→ **Required task**:
From the entries, pull out every line that contains the word "Violino", matching uppercase and lowercase letters precisely.
===
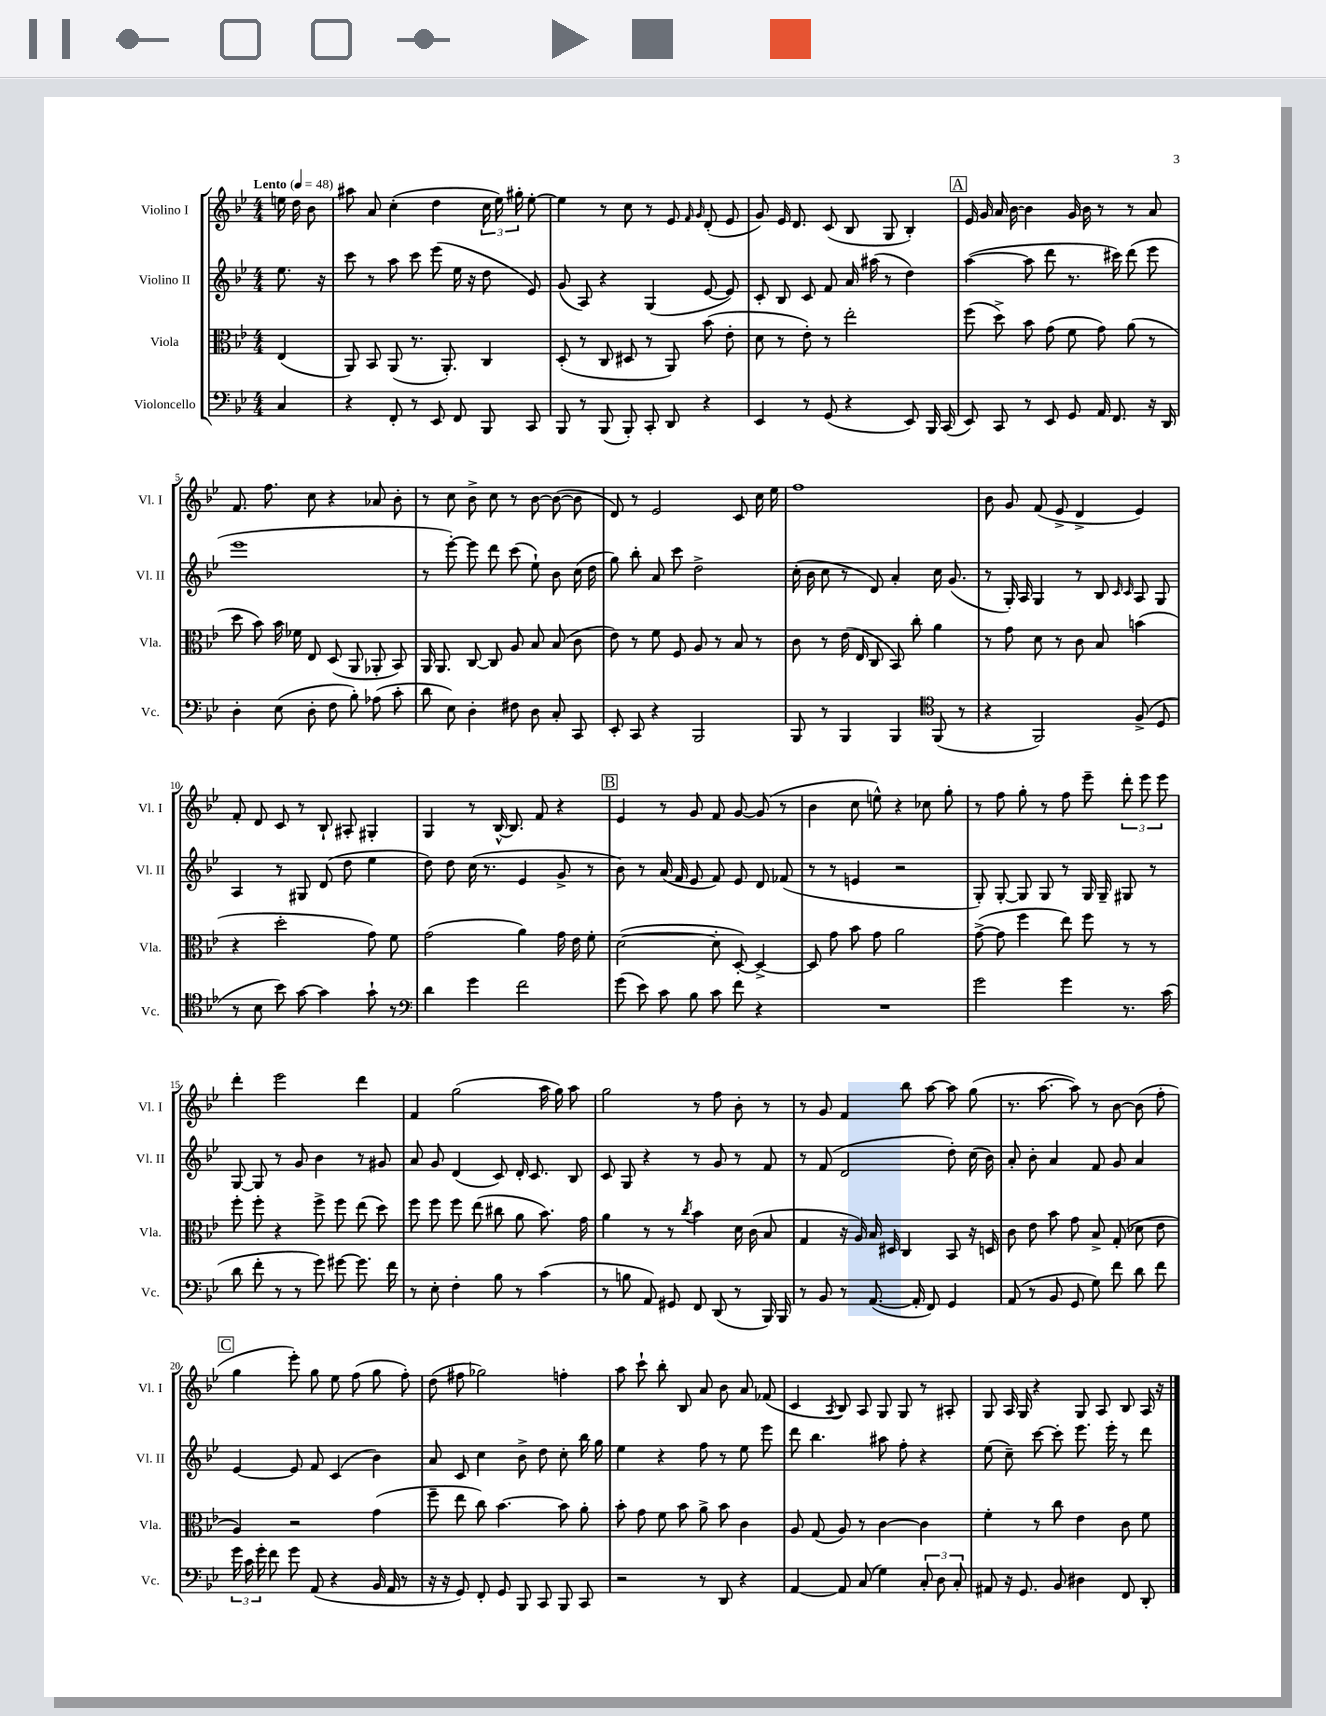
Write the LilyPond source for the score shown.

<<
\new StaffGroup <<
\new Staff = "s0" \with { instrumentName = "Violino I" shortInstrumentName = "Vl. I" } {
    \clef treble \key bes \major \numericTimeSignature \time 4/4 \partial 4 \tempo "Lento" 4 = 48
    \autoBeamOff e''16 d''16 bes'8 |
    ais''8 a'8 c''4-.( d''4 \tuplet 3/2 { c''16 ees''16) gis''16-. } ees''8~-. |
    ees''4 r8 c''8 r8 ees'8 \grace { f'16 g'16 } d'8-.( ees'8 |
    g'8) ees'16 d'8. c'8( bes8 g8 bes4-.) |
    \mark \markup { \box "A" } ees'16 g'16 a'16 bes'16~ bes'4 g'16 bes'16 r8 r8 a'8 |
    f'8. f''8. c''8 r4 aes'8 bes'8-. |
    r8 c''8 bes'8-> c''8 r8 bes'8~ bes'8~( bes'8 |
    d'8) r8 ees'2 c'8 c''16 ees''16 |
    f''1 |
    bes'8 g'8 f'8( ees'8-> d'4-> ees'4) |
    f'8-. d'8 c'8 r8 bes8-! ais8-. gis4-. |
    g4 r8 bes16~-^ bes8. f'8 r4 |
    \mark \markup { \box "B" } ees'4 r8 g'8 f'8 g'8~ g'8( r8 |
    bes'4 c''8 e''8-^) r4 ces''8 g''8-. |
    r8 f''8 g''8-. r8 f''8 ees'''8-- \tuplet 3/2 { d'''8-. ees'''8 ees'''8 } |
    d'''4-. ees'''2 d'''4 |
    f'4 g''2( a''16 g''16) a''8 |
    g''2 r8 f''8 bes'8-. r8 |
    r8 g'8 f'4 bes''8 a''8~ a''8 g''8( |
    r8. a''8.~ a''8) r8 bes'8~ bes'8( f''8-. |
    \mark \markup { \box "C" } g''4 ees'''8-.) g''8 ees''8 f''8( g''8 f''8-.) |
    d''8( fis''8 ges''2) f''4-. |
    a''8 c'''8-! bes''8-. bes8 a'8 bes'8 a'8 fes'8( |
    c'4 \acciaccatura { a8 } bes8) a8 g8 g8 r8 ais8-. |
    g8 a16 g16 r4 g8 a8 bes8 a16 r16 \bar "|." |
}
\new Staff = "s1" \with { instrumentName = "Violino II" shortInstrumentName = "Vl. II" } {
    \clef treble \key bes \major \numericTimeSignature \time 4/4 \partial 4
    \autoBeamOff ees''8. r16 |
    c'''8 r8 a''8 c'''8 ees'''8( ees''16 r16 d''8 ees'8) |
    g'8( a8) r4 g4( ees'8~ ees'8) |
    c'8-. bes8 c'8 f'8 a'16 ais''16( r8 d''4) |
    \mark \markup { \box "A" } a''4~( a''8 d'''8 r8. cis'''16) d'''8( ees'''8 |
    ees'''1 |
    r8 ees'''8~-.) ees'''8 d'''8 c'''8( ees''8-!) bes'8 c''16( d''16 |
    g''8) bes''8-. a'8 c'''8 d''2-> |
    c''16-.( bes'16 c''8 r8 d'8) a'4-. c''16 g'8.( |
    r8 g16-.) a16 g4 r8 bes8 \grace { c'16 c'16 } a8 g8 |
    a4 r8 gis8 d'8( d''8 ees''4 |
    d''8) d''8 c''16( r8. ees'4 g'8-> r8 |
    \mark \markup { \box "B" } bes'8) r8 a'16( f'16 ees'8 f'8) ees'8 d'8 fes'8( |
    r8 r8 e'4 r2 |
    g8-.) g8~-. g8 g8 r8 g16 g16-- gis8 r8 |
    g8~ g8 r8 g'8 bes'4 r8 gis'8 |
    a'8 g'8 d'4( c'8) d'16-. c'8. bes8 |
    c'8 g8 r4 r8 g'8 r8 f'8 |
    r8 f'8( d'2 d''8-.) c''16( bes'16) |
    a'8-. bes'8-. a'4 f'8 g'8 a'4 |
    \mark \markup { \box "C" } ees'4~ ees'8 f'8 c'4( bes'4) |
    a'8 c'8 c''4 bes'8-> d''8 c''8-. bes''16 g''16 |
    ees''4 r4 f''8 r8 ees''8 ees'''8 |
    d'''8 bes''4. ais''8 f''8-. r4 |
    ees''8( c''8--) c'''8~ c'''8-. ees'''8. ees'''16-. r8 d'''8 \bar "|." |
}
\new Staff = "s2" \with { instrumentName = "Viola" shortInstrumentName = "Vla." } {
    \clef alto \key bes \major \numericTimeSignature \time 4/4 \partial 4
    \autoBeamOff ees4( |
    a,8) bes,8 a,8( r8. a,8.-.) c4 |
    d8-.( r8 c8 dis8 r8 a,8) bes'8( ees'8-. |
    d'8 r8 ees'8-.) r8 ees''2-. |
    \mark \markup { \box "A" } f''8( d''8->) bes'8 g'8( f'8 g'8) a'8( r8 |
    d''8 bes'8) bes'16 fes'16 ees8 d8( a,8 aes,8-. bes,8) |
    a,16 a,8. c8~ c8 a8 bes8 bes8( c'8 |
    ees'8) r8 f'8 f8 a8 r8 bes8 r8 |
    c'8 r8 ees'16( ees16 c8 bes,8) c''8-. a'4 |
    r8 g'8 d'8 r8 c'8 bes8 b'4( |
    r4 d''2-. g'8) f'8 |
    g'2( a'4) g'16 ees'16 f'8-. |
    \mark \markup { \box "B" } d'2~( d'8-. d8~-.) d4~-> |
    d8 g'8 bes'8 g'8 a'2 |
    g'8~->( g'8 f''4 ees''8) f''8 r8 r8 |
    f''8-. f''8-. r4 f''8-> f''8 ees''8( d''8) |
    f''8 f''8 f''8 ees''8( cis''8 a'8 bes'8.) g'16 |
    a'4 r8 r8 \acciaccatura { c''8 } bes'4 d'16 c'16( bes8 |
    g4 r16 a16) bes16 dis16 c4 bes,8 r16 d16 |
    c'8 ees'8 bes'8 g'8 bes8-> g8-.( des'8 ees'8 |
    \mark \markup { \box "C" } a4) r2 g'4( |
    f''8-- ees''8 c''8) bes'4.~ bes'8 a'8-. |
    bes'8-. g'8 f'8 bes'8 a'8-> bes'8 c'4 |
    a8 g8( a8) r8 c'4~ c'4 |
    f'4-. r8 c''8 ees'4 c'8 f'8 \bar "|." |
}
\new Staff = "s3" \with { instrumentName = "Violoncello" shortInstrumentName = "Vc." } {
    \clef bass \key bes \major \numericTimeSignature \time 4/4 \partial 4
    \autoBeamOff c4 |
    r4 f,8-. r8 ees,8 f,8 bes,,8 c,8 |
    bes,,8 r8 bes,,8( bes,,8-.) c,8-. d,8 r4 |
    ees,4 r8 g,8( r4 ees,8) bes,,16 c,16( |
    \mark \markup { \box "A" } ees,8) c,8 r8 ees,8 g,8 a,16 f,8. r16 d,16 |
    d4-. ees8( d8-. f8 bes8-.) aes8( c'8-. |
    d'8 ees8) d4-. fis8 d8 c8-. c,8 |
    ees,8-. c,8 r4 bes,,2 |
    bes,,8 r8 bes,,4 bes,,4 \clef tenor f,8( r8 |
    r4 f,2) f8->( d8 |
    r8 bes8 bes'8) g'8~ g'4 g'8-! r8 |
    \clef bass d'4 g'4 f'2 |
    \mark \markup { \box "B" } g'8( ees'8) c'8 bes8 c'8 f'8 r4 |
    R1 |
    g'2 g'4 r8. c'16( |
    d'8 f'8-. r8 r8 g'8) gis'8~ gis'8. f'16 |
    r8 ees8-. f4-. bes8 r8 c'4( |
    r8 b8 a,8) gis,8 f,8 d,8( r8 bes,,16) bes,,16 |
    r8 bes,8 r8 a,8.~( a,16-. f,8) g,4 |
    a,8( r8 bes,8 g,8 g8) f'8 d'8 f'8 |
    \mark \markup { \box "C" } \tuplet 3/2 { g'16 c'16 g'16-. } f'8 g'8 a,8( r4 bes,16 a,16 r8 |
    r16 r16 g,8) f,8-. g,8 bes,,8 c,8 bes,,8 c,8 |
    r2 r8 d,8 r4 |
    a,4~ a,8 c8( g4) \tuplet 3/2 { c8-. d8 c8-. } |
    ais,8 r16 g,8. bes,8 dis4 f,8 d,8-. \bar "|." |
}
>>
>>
===
→ **The answer**:
\new Staff = "s0" \with { instrumentName = "Violino I" shortInstrumentName = "Vl. I" } {
\new Staff = "s1" \with { instrumentName = "Violino II" shortInstrumentName = "Vl. II" } {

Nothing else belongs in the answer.